● Provided material:
* * * * * * *

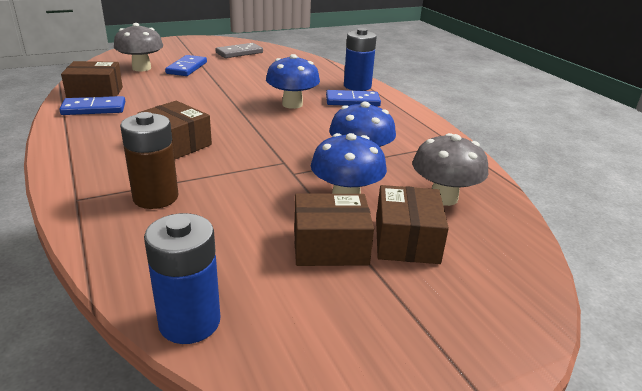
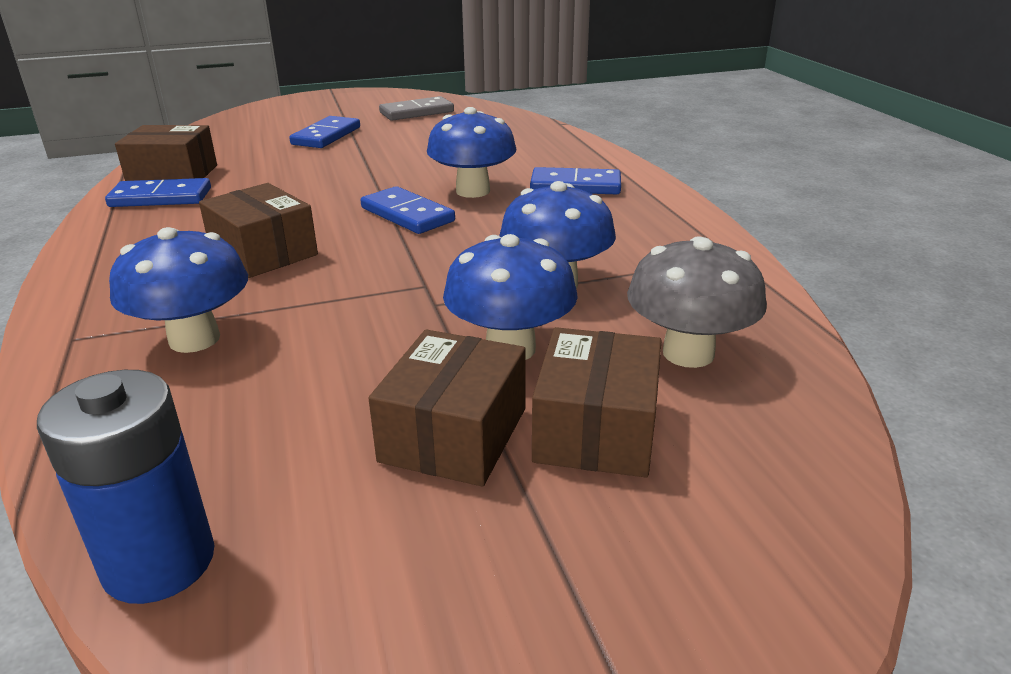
camera: 10 degrees right, 0 degrees up
(141, 68) = (257, 137): grey mushroom -> none
(155, 197) = (194, 339): brown battery -> blue mushroom
(257, 119) = (407, 215): none -> blue domino
(330, 246) = (454, 434): brown box -> brown box turned 75 degrees counterclockwise
(357, 86) = (591, 162): blue battery -> none

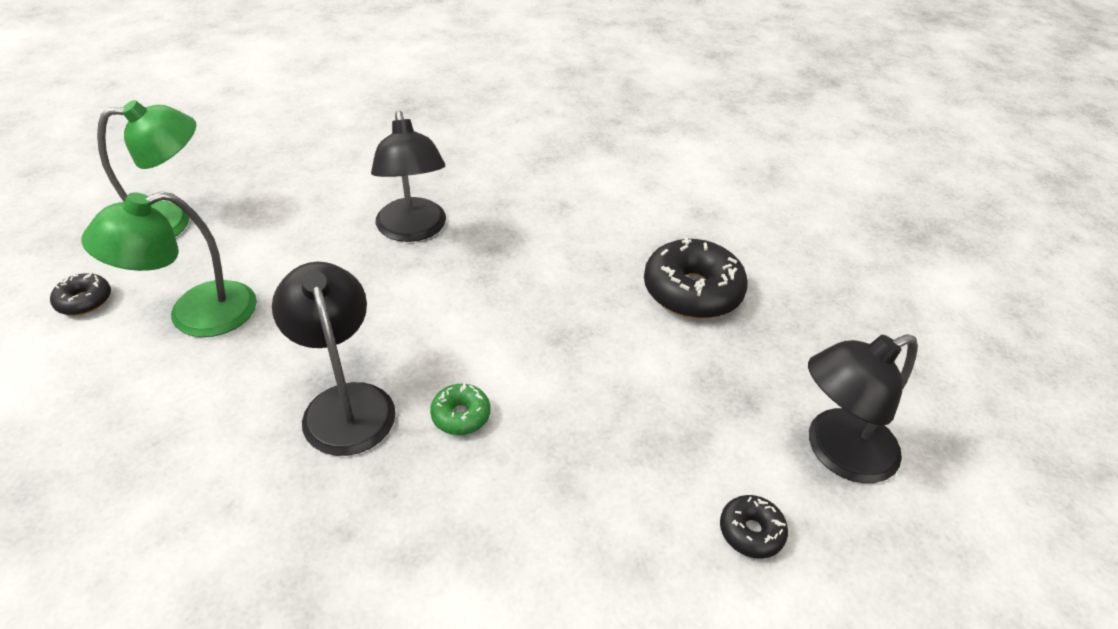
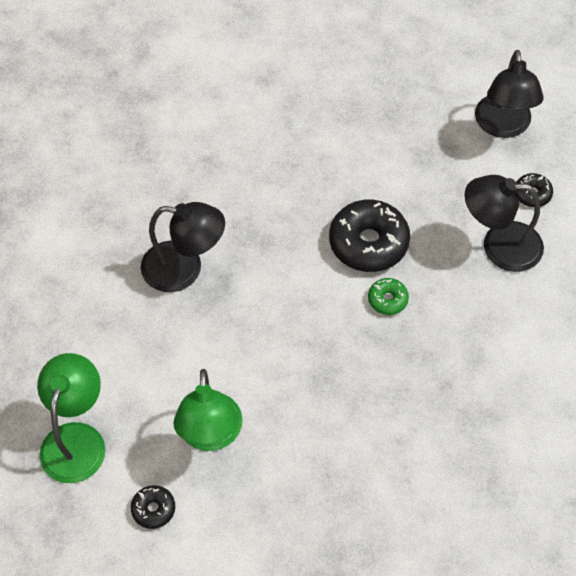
camera: 60 degrees left, 15 degrees up
(345, 403) = (346, 360): black lamp -> black lamp (499, 246)
(692, 291) = (344, 127): black donut -> black donut (368, 243)

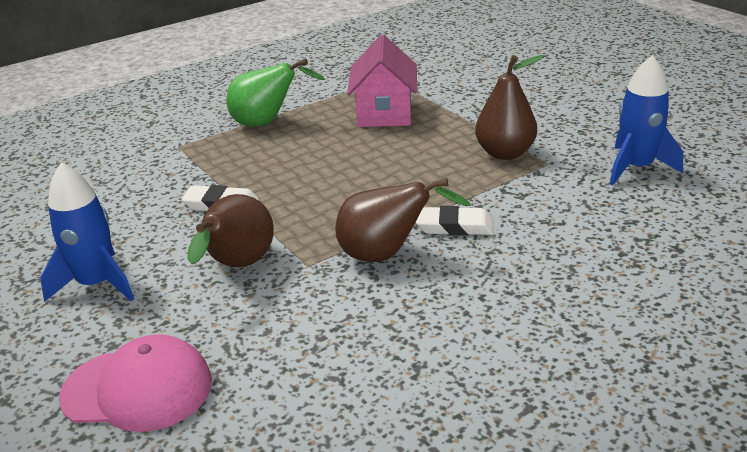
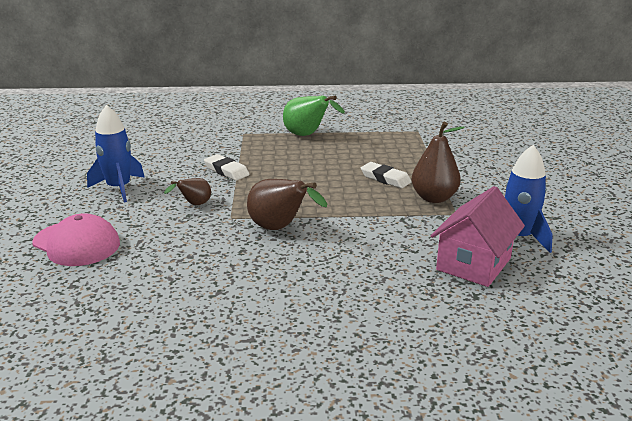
camera: 30 degrees right, 5 degrees down
(237, 266) = (194, 205): brown pear -> brown pear, size x0.57
(384, 113) = (386, 150): pink house -> pink house (473, 264)
(454, 226) = (341, 228): white eraser -> white eraser (385, 179)

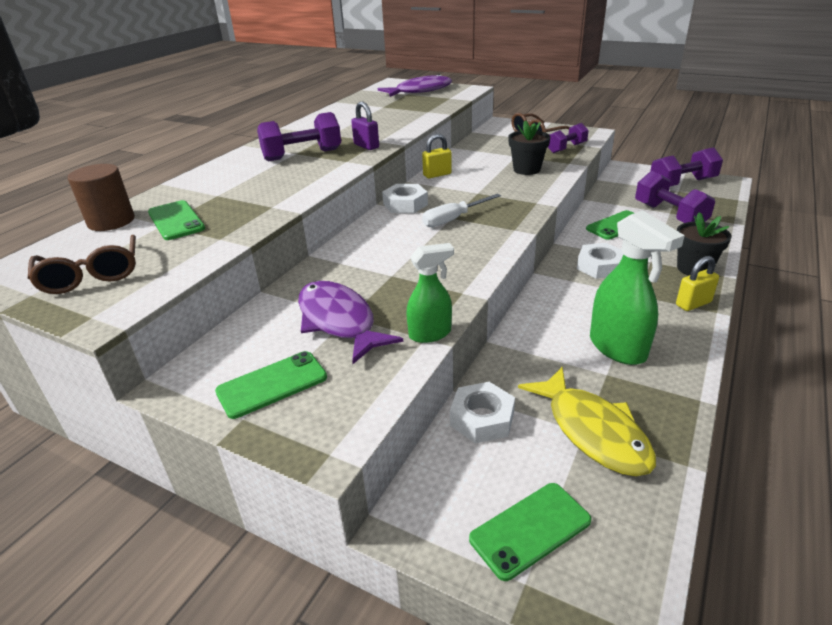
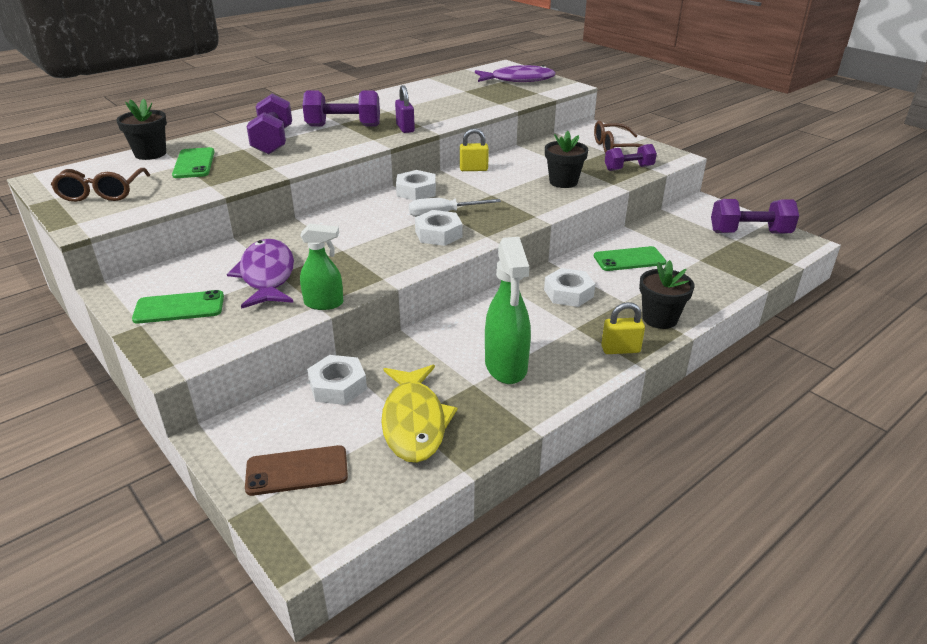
camera: 20 degrees right, 0 degrees up
(111, 221) = (150, 154): brown cylinder -> black flower pot
(469, 238) = (438, 234): none -> white nut
(530, 530) = (297, 471): green phone -> brown phone
(669, 215) = (696, 262): purple dumbbell -> purple dumbbell (273, 141)

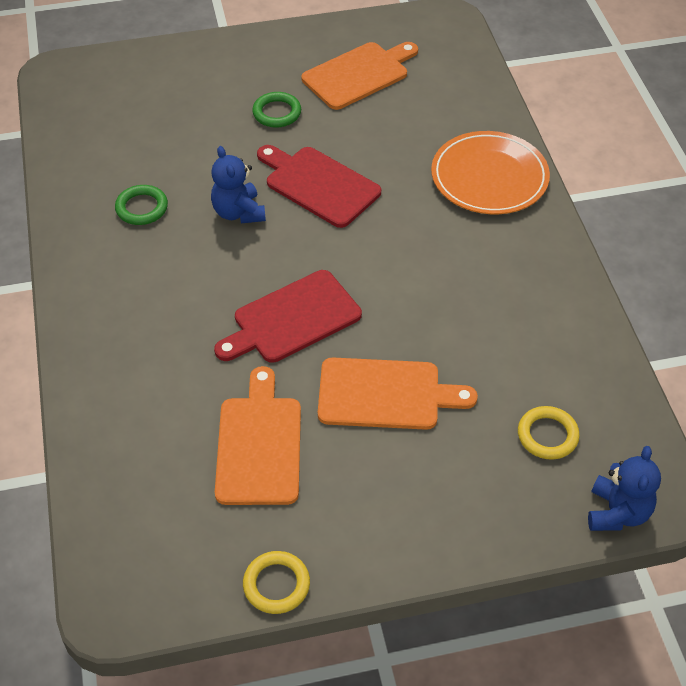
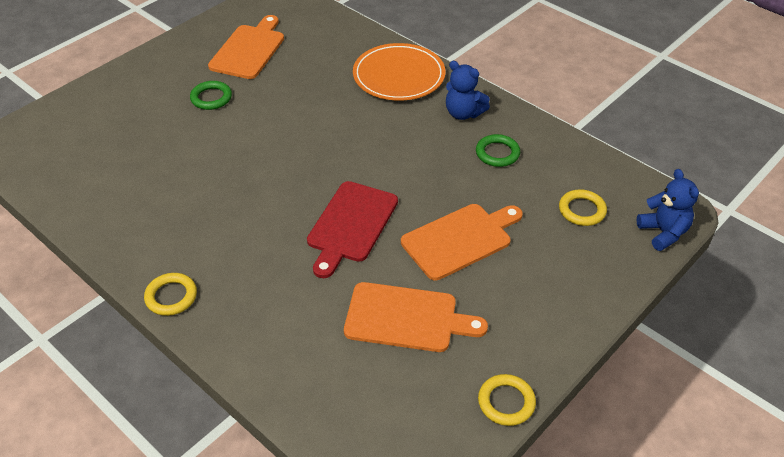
camera: 35 degrees left, 5 degrees down
(75, 302) = (171, 297): none -> yellow ring
(142, 208) = (164, 206): green ring -> green ring (497, 153)
(238, 212) = (244, 175): blue teddy bear -> blue teddy bear (463, 113)
(259, 445) = (406, 318): orange cutting board -> orange cutting board turned 135 degrees clockwise
(319, 184) = (287, 130): red cutting board -> none

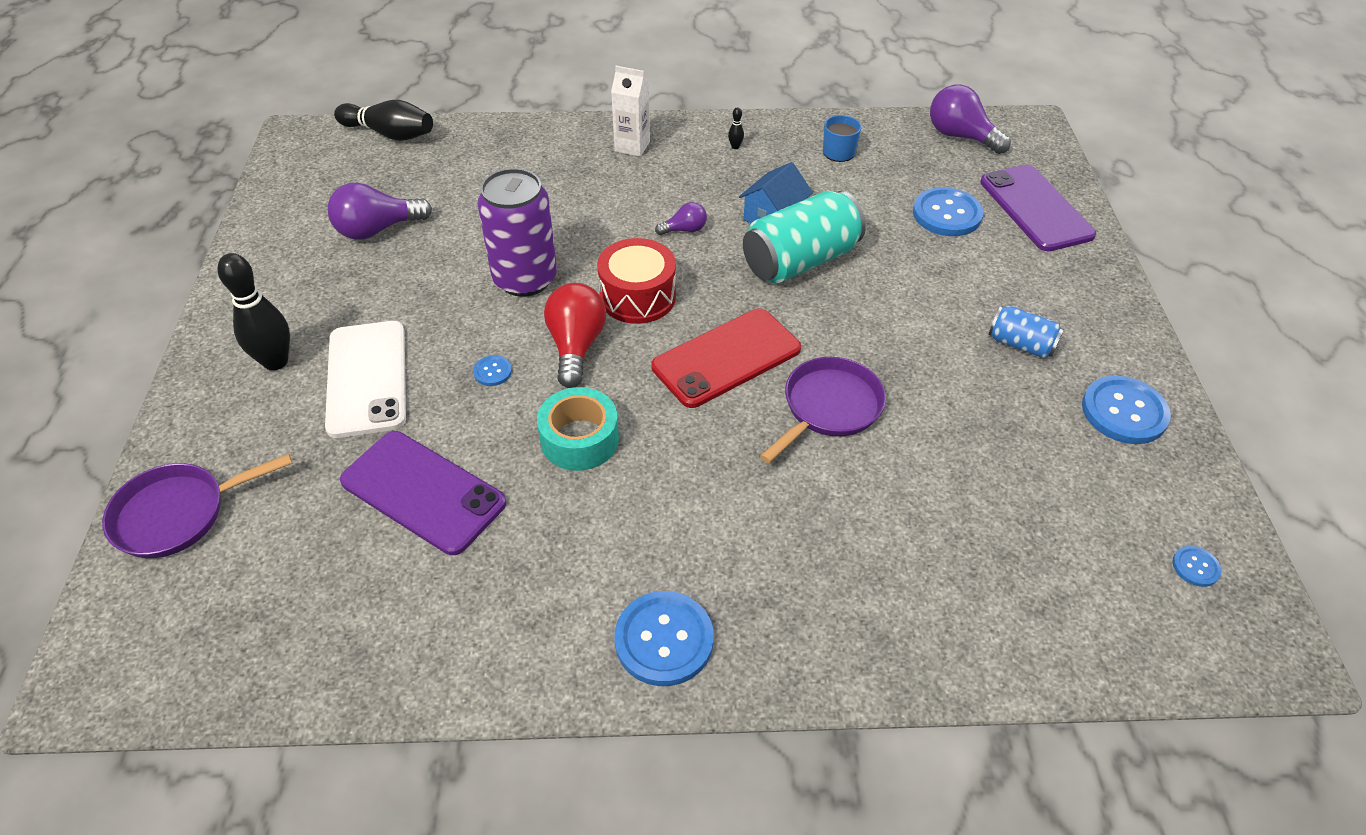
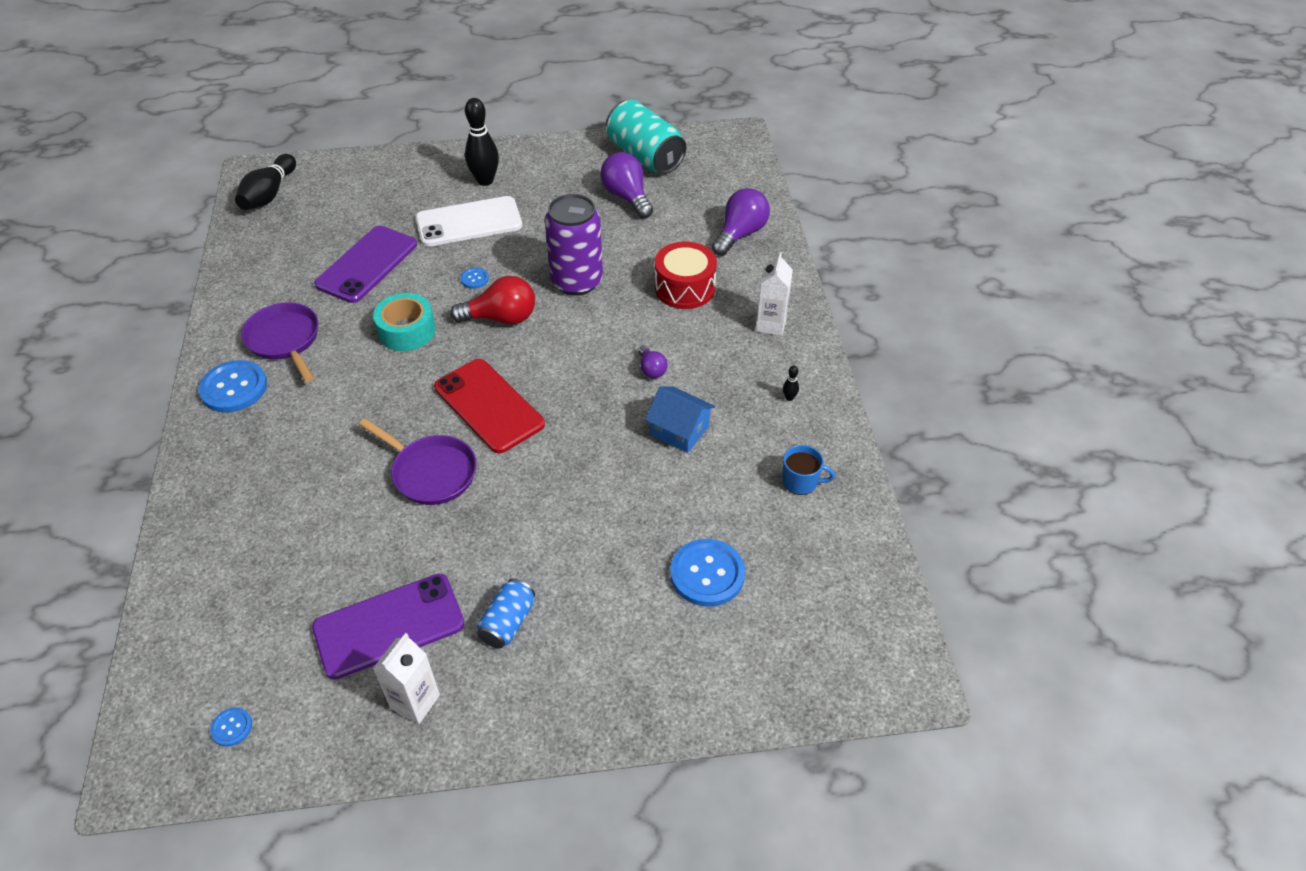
camera: 85 degrees right, 0 degrees up
(178, 514) = (361, 173): purple pan -> purple pan (285, 340)
(389, 134) = (752, 180): black bowling pin -> black bowling pin (269, 194)
(637, 297) = (560, 347): red drum -> red drum (684, 288)
(800, 261) = (617, 451): turquoise can -> turquoise can (645, 156)
(960, 136) = (862, 598): purple light bulb -> purple light bulb (740, 234)
(1036, 208) = (733, 663): purple phone -> purple phone (389, 626)
(1124, 412) = (415, 702): blue button -> white carton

* * * * * * *

● What you should do:
Copy the records exactly; no image should appear in the result.

● Result for this exercise:
camera: 10 degrees right, 0 degrees up
(141, 68) = (257, 137): grey mushroom -> none
(155, 197) = (194, 339): brown battery -> blue mushroom
(257, 119) = (407, 215): none -> blue domino
(330, 246) = (454, 434): brown box -> brown box turned 75 degrees counterclockwise
(357, 86) = (591, 162): blue battery -> none

camera: 60 degrees left, 15 degrees up
(345, 403) = (346, 360): black lamp -> black lamp (499, 246)
(692, 291) = (344, 127): black donut -> black donut (368, 243)

camera: 30 degrees right, 5 degrees down
(237, 266) = (194, 205): brown pear -> brown pear, size x0.57
(384, 113) = (386, 150): pink house -> pink house (473, 264)
(454, 226) = (341, 228): white eraser -> white eraser (385, 179)

camera: 20 degrees right, 0 degrees up
(111, 221) = (150, 154): brown cylinder -> black flower pot
(469, 238) = (438, 234): none -> white nut
(530, 530) = (297, 471): green phone -> brown phone
(669, 215) = (696, 262): purple dumbbell -> purple dumbbell (273, 141)

camera: 35 degrees left, 5 degrees down
(75, 302) = (171, 297): none -> yellow ring
(142, 208) = (164, 206): green ring -> green ring (497, 153)
(238, 212) = (244, 175): blue teddy bear -> blue teddy bear (463, 113)
(259, 445) = (406, 318): orange cutting board -> orange cutting board turned 135 degrees clockwise
(319, 184) = (287, 130): red cutting board -> none

camera: 85 degrees right, 0 degrees up
(178, 514) = (361, 173): purple pan -> purple pan (285, 340)
(389, 134) = (752, 180): black bowling pin -> black bowling pin (269, 194)
(637, 297) = (560, 347): red drum -> red drum (684, 288)
(800, 261) = (617, 451): turquoise can -> turquoise can (645, 156)
(960, 136) = (862, 598): purple light bulb -> purple light bulb (740, 234)
(1036, 208) = (733, 663): purple phone -> purple phone (389, 626)
(1124, 412) = (415, 702): blue button -> white carton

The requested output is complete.